◆ **WRITTEN TASK**: Lay out the entries below as a Markdown table with the columns "Row" and "Text", giving each line a row number in "Row" and the line itself in "Text". Omit blank lines and include every entry.

Extracted records:
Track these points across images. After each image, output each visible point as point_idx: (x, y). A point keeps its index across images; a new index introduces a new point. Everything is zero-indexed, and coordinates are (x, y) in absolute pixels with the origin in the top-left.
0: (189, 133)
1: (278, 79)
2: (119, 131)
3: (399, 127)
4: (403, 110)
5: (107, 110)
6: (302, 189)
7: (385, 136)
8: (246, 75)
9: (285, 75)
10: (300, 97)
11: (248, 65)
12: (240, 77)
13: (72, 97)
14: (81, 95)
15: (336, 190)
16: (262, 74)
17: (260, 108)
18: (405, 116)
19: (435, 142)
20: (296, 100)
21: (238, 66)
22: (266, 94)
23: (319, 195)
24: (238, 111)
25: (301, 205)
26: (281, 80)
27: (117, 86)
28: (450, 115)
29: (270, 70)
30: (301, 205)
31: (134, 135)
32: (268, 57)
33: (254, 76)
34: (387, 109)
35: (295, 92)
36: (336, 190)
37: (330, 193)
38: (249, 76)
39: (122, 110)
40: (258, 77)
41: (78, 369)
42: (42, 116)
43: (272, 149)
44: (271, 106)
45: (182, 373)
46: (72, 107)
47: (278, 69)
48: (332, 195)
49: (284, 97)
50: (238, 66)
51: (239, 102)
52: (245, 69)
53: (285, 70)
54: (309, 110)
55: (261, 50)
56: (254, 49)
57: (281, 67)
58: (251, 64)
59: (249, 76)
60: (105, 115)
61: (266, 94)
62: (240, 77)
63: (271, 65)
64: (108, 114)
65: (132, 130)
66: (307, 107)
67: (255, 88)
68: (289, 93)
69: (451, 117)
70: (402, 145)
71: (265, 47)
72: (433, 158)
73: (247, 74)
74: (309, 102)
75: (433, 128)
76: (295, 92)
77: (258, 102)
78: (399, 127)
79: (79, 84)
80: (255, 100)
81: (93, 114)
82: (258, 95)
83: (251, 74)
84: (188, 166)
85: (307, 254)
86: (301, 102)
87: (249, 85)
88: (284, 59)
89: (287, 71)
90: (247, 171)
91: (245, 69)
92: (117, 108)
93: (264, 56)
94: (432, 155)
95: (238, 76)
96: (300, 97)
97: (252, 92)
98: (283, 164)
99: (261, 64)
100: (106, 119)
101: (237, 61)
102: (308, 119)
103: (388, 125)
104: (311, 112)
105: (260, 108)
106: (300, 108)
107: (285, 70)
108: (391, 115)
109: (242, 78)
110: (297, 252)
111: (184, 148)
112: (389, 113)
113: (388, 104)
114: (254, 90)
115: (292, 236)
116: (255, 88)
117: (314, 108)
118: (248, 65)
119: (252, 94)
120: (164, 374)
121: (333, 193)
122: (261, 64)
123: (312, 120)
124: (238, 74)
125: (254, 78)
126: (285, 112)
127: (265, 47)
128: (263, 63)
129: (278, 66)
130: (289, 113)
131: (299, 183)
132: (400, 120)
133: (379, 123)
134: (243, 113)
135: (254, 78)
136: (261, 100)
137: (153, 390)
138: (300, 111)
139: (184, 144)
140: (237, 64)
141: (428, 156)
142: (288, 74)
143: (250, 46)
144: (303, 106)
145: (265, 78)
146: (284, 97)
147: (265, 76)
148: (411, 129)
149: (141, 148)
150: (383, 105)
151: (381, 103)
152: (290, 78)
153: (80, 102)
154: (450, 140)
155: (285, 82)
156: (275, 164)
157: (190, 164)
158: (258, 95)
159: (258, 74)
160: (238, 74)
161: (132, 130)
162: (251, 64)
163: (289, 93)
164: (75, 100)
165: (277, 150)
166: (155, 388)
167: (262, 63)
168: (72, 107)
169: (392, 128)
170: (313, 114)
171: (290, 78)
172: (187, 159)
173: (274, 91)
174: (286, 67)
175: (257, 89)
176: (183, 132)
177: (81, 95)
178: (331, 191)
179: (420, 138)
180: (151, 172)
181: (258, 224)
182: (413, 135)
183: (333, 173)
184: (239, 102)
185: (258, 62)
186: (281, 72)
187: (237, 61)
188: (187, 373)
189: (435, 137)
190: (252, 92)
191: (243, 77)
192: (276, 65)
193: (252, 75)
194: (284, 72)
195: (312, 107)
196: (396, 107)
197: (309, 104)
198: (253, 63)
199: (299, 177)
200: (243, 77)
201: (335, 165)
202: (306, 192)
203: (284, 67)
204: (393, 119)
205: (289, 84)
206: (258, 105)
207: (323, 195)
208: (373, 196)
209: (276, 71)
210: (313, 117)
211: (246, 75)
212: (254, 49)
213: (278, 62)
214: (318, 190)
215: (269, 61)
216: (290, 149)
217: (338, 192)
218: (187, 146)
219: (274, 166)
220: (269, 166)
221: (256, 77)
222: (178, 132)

◆ **FULL RESPONSE**:
| Row | Text |
|---|---|
| 1 | Track these points across images. After each image, output each visible point as point_idx: (x, y). A point keeps its index across images; a new index introduces a new point. Everything is zero-indexed, and coordinates are (x, y) in absolute pixels with the origin in the top-left. |
| 2 | 0: (189, 133) |
| 3 | 1: (278, 79) |
| 4 | 2: (119, 131) |
| 5 | 3: (399, 127) |
| 6 | 4: (403, 110) |
| 7 | 5: (107, 110) |
| 8 | 6: (302, 189) |
| 9 | 7: (385, 136) |
| 10 | 8: (246, 75) |
| 11 | 9: (285, 75) |
| 12 | 10: (300, 97) |
| 13 | 11: (248, 65) |
| 14 | 12: (240, 77) |
| 15 | 13: (72, 97) |
| 16 | 14: (81, 95) |
| 17 | 15: (336, 190) |
| 18 | 16: (262, 74) |
| 19 | 17: (260, 108) |
| 20 | 18: (405, 116) |
| 21 | 19: (435, 142) |
| 22 | 20: (296, 100) |
| 23 | 21: (238, 66) |
| 24 | 22: (266, 94) |
| 25 | 23: (319, 195) |
| 26 | 24: (238, 111) |
| 27 | 25: (301, 205) |
| 28 | 26: (281, 80) |
| 29 | 27: (117, 86) |
| 30 | 28: (450, 115) |
| 31 | 29: (270, 70) |
| 32 | 30: (301, 205) |
| 33 | 31: (134, 135) |
| 34 | 32: (268, 57) |
| 35 | 33: (254, 76) |
| 36 | 34: (387, 109) |
| 37 | 35: (295, 92) |
| 38 | 36: (336, 190) |
| 39 | 37: (330, 193) |
| 40 | 38: (249, 76) |
| 41 | 39: (122, 110) |
| 42 | 40: (258, 77) |
| 43 | 41: (78, 369) |
| 44 | 42: (42, 116) |
| 45 | 43: (272, 149) |
| 46 | 44: (271, 106) |
| 47 | 45: (182, 373) |
| 48 | 46: (72, 107) |
| 49 | 47: (278, 69) |
| 50 | 48: (332, 195) |
| 51 | 49: (284, 97) |
| 52 | 50: (238, 66) |
| 53 | 51: (239, 102) |
| 54 | 52: (245, 69) |
| 55 | 53: (285, 70) |
| 56 | 54: (309, 110) |
| 57 | 55: (261, 50) |
| 58 | 56: (254, 49) |
| 59 | 57: (281, 67) |
| 60 | 58: (251, 64) |
| 61 | 59: (249, 76) |
| 62 | 60: (105, 115) |
| 63 | 61: (266, 94) |
| 64 | 62: (240, 77) |
| 65 | 63: (271, 65) |
| 66 | 64: (108, 114) |
| 67 | 65: (132, 130) |
| 68 | 66: (307, 107) |
| 69 | 67: (255, 88) |
| 70 | 68: (289, 93) |
| 71 | 69: (451, 117) |
| 72 | 70: (402, 145) |
| 73 | 71: (265, 47) |
| 74 | 72: (433, 158) |
| 75 | 73: (247, 74) |
| 76 | 74: (309, 102) |
| 77 | 75: (433, 128) |
| 78 | 76: (295, 92) |
| 79 | 77: (258, 102) |
| 80 | 78: (399, 127) |
| 81 | 79: (79, 84) |
| 82 | 80: (255, 100) |
| 83 | 81: (93, 114) |
| 84 | 82: (258, 95) |
| 85 | 83: (251, 74) |
| 86 | 84: (188, 166) |
| 87 | 85: (307, 254) |
| 88 | 86: (301, 102) |
| 89 | 87: (249, 85) |
| 90 | 88: (284, 59) |
| 91 | 89: (287, 71) |
| 92 | 90: (247, 171) |
| 93 | 91: (245, 69) |
| 94 | 92: (117, 108) |
| 95 | 93: (264, 56) |
| 96 | 94: (432, 155) |
| 97 | 95: (238, 76) |
| 98 | 96: (300, 97) |
| 99 | 97: (252, 92) |
| 100 | 98: (283, 164) |
| 101 | 99: (261, 64) |
| 102 | 100: (106, 119) |
| 103 | 101: (237, 61) |
| 104 | 102: (308, 119) |
| 105 | 103: (388, 125) |
| 106 | 104: (311, 112) |
| 107 | 105: (260, 108) |
| 108 | 106: (300, 108) |
| 109 | 107: (285, 70) |
| 110 | 108: (391, 115) |
| 111 | 109: (242, 78) |
| 112 | 110: (297, 252) |
| 113 | 111: (184, 148) |
| 114 | 112: (389, 113) |
| 115 | 113: (388, 104) |
| 116 | 114: (254, 90) |
| 117 | 115: (292, 236) |
| 118 | 116: (255, 88) |
| 119 | 117: (314, 108) |
| 120 | 118: (248, 65) |
| 121 | 119: (252, 94) |
| 122 | 120: (164, 374) |
| 123 | 121: (333, 193) |
| 124 | 122: (261, 64) |
| 125 | 123: (312, 120) |
| 126 | 124: (238, 74) |
| 127 | 125: (254, 78) |
| 128 | 126: (285, 112) |
| 129 | 127: (265, 47) |
| 130 | 128: (263, 63) |
| 131 | 129: (278, 66) |
| 132 | 130: (289, 113) |
| 133 | 131: (299, 183) |
| 134 | 132: (400, 120) |
| 135 | 133: (379, 123) |
| 136 | 134: (243, 113) |
| 137 | 135: (254, 78) |
| 138 | 136: (261, 100) |
| 139 | 137: (153, 390) |
| 140 | 138: (300, 111) |
| 141 | 139: (184, 144) |
| 142 | 140: (237, 64) |
| 143 | 141: (428, 156) |
| 144 | 142: (288, 74) |
| 145 | 143: (250, 46) |
| 146 | 144: (303, 106) |
| 147 | 145: (265, 78) |
| 148 | 146: (284, 97) |
| 149 | 147: (265, 76) |
| 150 | 148: (411, 129) |
| 151 | 149: (141, 148) |
| 152 | 150: (383, 105) |
| 153 | 151: (381, 103) |
| 154 | 152: (290, 78) |
| 155 | 153: (80, 102) |
| 156 | 154: (450, 140) |
| 157 | 155: (285, 82) |
| 158 | 156: (275, 164) |
| 159 | 157: (190, 164) |
| 160 | 158: (258, 95) |
| 161 | 159: (258, 74) |
| 162 | 160: (238, 74) |
| 163 | 161: (132, 130) |
| 164 | 162: (251, 64) |
| 165 | 163: (289, 93) |
| 166 | 164: (75, 100) |
| 167 | 165: (277, 150) |
| 168 | 166: (155, 388) |
| 169 | 167: (262, 63) |
| 170 | 168: (72, 107) |
| 171 | 169: (392, 128) |
| 172 | 170: (313, 114) |
| 173 | 171: (290, 78) |
| 174 | 172: (187, 159) |
| 175 | 173: (274, 91) |
| 176 | 174: (286, 67) |
| 177 | 175: (257, 89) |
| 178 | 176: (183, 132) |
| 179 | 177: (81, 95) |
| 180 | 178: (331, 191) |
| 181 | 179: (420, 138) |
| 182 | 180: (151, 172) |
| 183 | 181: (258, 224) |
| 184 | 182: (413, 135) |
| 185 | 183: (333, 173) |
| 186 | 184: (239, 102) |
| 187 | 185: (258, 62) |
| 188 | 186: (281, 72) |
| 189 | 187: (237, 61) |
| 190 | 188: (187, 373) |
| 191 | 189: (435, 137) |
| 192 | 190: (252, 92) |
| 193 | 191: (243, 77) |
| 194 | 192: (276, 65) |
| 195 | 193: (252, 75) |
| 196 | 194: (284, 72) |
| 197 | 195: (312, 107) |
| 198 | 196: (396, 107) |
| 199 | 197: (309, 104) |
| 200 | 198: (253, 63) |
| 201 | 199: (299, 177) |
| 202 | 200: (243, 77) |
| 203 | 201: (335, 165) |
| 204 | 202: (306, 192) |
| 205 | 203: (284, 67) |
| 206 | 204: (393, 119) |
| 207 | 205: (289, 84) |
| 208 | 206: (258, 105) |
| 209 | 207: (323, 195) |
| 210 | 208: (373, 196) |
| 211 | 209: (276, 71) |
| 212 | 210: (313, 117) |
| 213 | 211: (246, 75) |
| 214 | 212: (254, 49) |
| 215 | 213: (278, 62) |
| 216 | 214: (318, 190) |
| 217 | 215: (269, 61) |
| 218 | 216: (290, 149) |
| 219 | 217: (338, 192) |
| 220 | 218: (187, 146) |
| 221 | 219: (274, 166) |
| 222 | 220: (269, 166) |
| 223 | 221: (256, 77) |
| 224 | 222: (178, 132) |